• **WORK TO COMPLETE**
Print the data exactly as it appears, keeping every word.

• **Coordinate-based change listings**
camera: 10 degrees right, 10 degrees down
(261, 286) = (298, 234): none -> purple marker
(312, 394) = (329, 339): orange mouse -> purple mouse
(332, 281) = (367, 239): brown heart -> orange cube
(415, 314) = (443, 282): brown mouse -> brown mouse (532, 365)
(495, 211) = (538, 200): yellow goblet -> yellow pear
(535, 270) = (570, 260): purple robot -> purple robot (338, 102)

• **YOUR RESPONSE**
camera: 10 degrees right, 10 degrees down
(261, 286) = (298, 234): none -> purple marker
(312, 394) = (329, 339): orange mouse -> purple mouse
(332, 281) = (367, 239): brown heart -> orange cube
(415, 314) = (443, 282): brown mouse -> brown mouse (532, 365)
(495, 211) = (538, 200): yellow goblet -> yellow pear
(535, 270) = (570, 260): purple robot -> purple robot (338, 102)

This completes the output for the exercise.